• **EXERCISE PROMPT**
Leave out the pictures and output the data verbatim.

[[ SUPPLIED MATERIAL, beginning ]]

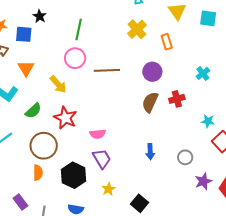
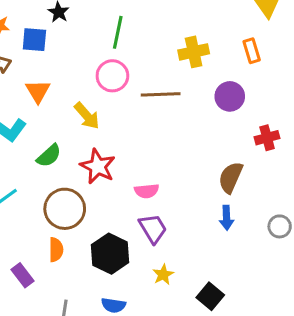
yellow cross: (137, 29) -> (194, 52), moved, turned 30
brown semicircle: (150, 102) -> (231, 177), moved
purple rectangle: (20, 202) -> (22, 275), moved

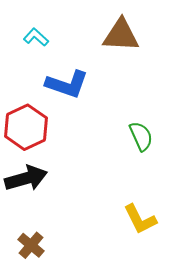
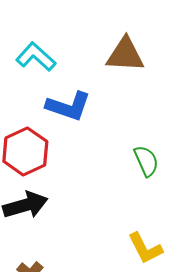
cyan L-shape: (36, 37) -> (36, 57), size x1.5

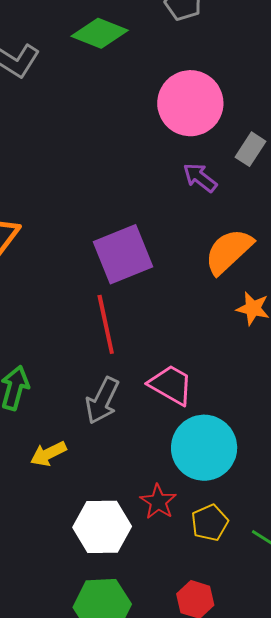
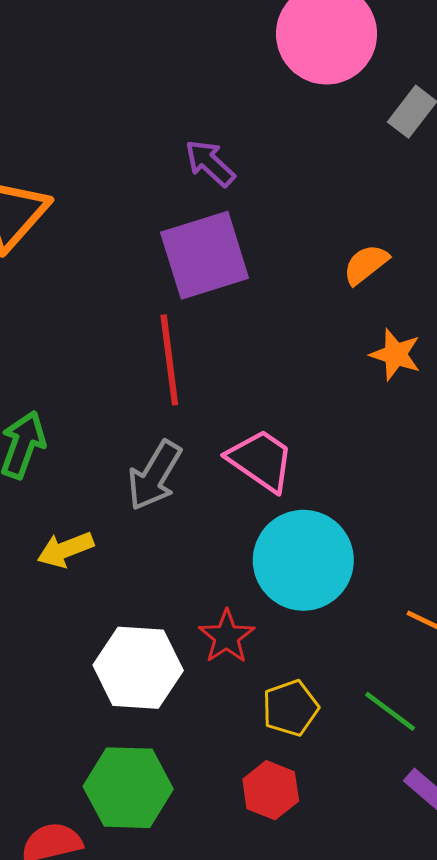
purple arrow: (200, 178) -> (210, 163), moved
orange semicircle: (229, 251) -> (366, 264), size x0.6
yellow pentagon: (210, 523) -> (290, 708), moved

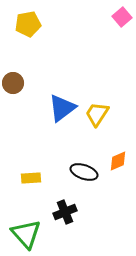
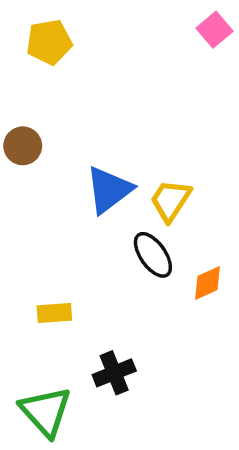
black ellipse: (84, 172) -> (153, 255), moved, turned 36

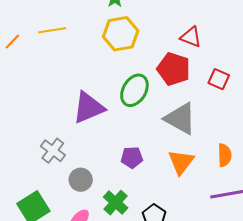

[[ SUPPLIED MATERIAL, end ]]

• **SOLUTION TO THIS PROBLEM**
yellow cross: (137, 29) -> (194, 52), moved, turned 30
brown semicircle: (150, 102) -> (231, 177), moved
purple rectangle: (20, 202) -> (22, 275), moved

cyan L-shape: (36, 37) -> (36, 57), size x1.5

purple arrow: (200, 178) -> (210, 163), moved
orange semicircle: (229, 251) -> (366, 264), size x0.6
yellow pentagon: (210, 523) -> (290, 708), moved

black ellipse: (84, 172) -> (153, 255), moved, turned 36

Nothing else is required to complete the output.